SOURCE RECORDS:

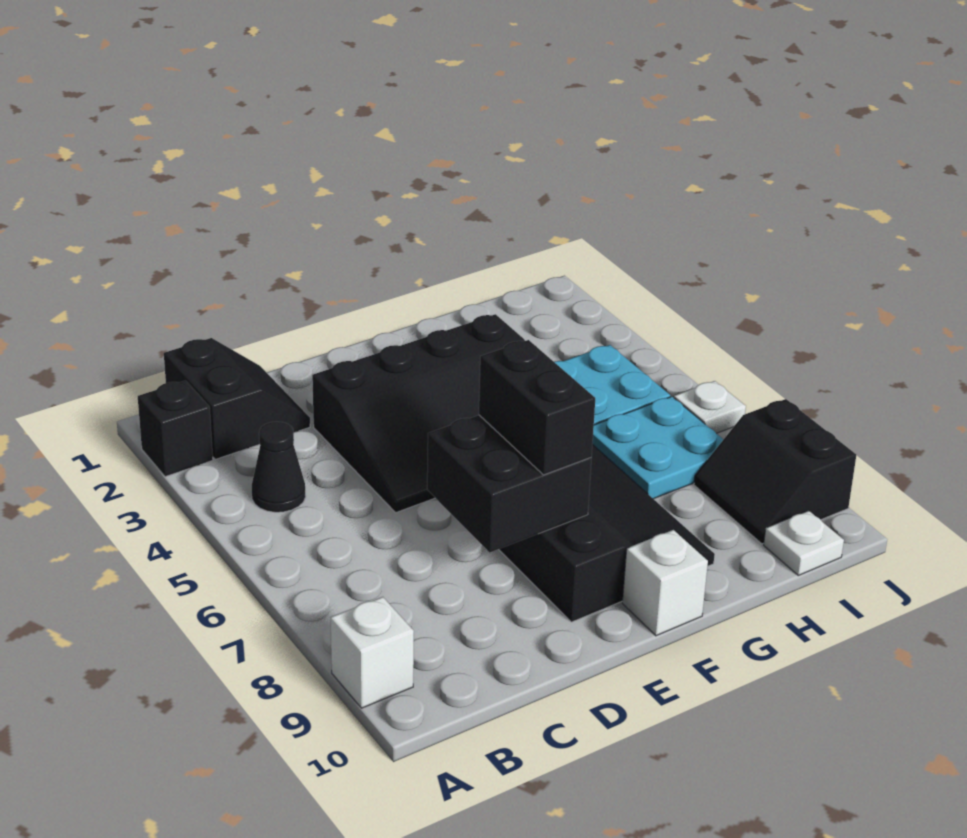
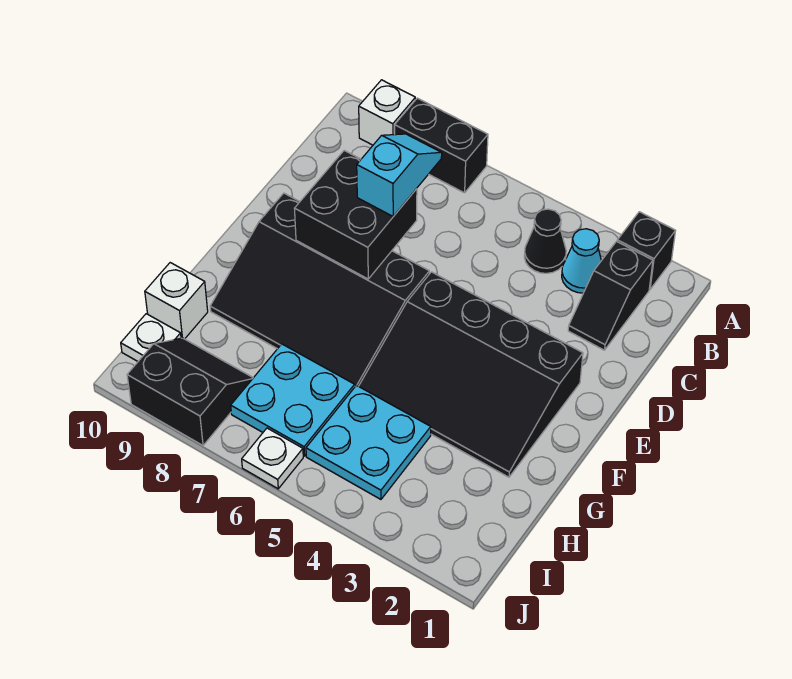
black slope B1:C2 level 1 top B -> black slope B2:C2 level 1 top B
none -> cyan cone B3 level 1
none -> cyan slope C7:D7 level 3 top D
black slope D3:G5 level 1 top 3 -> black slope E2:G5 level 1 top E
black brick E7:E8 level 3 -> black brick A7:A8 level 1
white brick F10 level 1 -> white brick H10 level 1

* * *

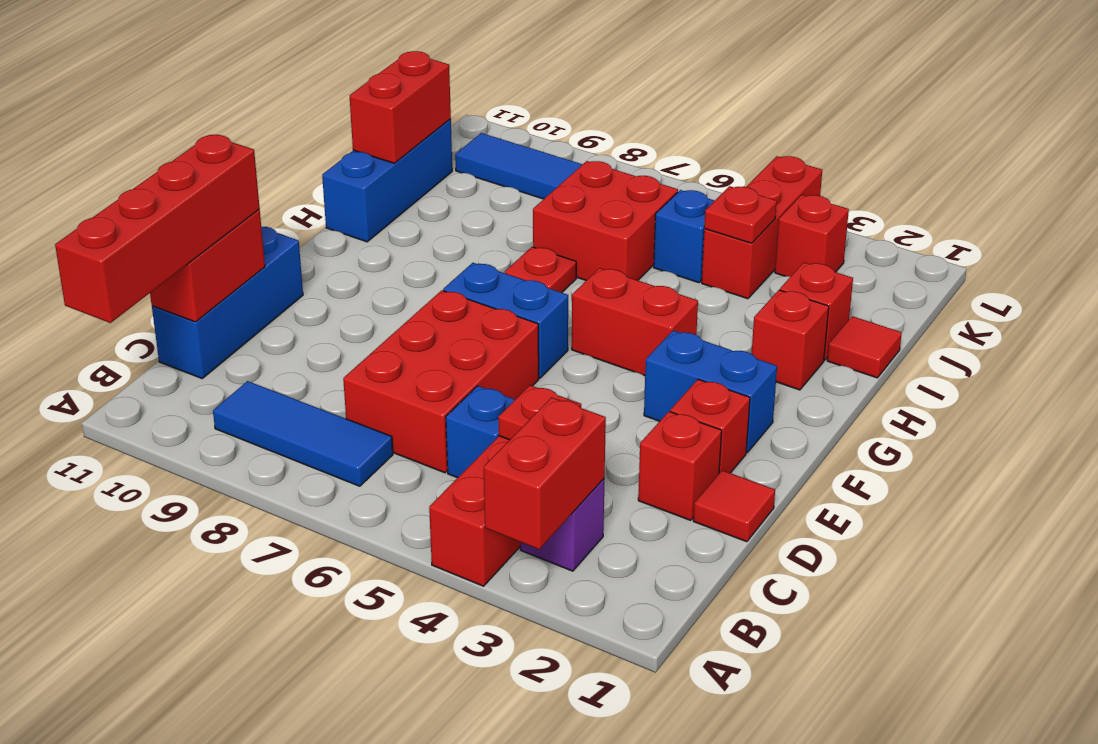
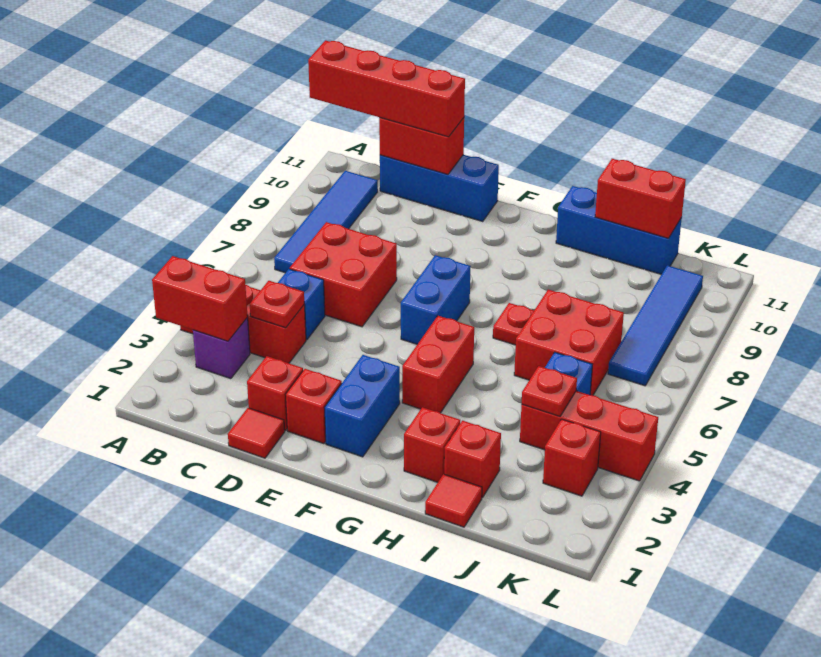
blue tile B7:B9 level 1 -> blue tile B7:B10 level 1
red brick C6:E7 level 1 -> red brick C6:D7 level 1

* * *

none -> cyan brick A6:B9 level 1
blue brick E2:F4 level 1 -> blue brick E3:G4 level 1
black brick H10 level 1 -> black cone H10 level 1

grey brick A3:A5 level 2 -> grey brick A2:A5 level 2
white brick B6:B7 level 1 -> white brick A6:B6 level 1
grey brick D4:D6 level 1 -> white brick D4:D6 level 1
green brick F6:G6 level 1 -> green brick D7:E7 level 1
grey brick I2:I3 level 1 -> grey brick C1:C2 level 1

EXERCISE DESCRIPTION: Above are the records; repeat exactly the lines from the one holding "blue brick E2:F4" down to the one holding "grey brick I2:I3", end lines included.

EXERCISE SOLUTION:
blue brick E2:F4 level 1 -> blue brick E3:G4 level 1
black brick H10 level 1 -> black cone H10 level 1

grey brick A3:A5 level 2 -> grey brick A2:A5 level 2
white brick B6:B7 level 1 -> white brick A6:B6 level 1
grey brick D4:D6 level 1 -> white brick D4:D6 level 1
green brick F6:G6 level 1 -> green brick D7:E7 level 1
grey brick I2:I3 level 1 -> grey brick C1:C2 level 1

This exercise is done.